> [Problem to solve]: Give all of the listing again word for word, with images excluded.

> [Supplied information]:
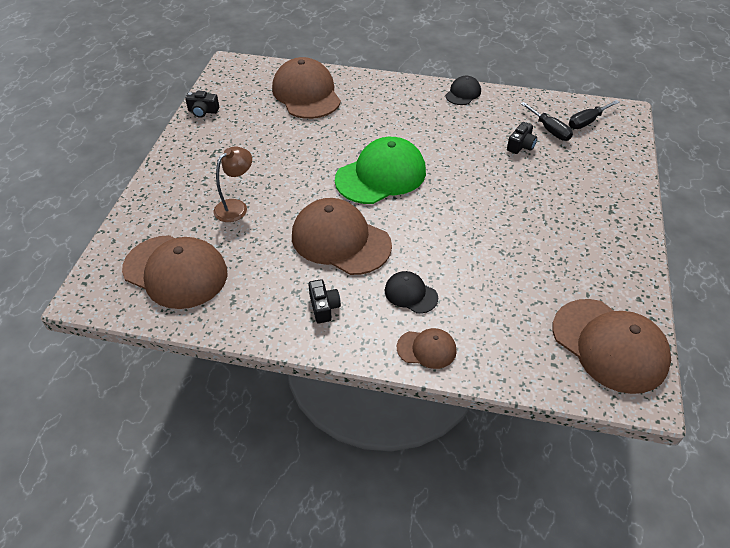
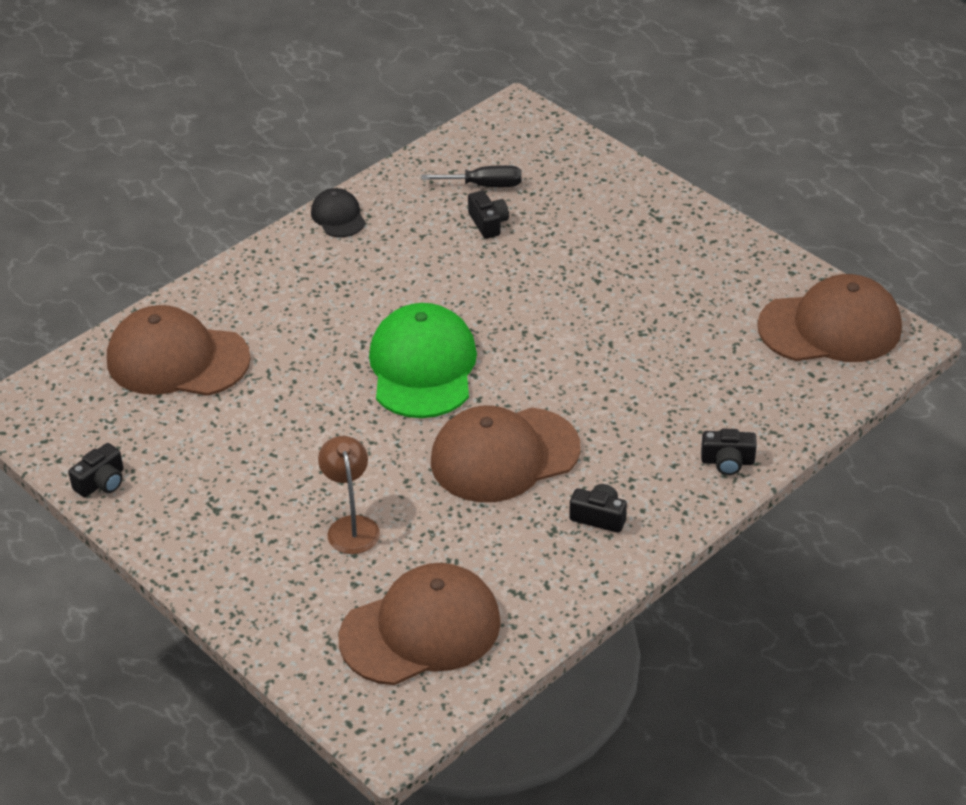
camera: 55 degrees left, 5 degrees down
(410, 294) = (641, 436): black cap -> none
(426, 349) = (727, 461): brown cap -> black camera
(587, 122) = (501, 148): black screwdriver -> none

> [Exercise response]:
camera: 55 degrees left, 5 degrees down
(410, 294) = (641, 436): black cap -> none
(426, 349) = (727, 461): brown cap -> black camera
(587, 122) = (501, 148): black screwdriver -> none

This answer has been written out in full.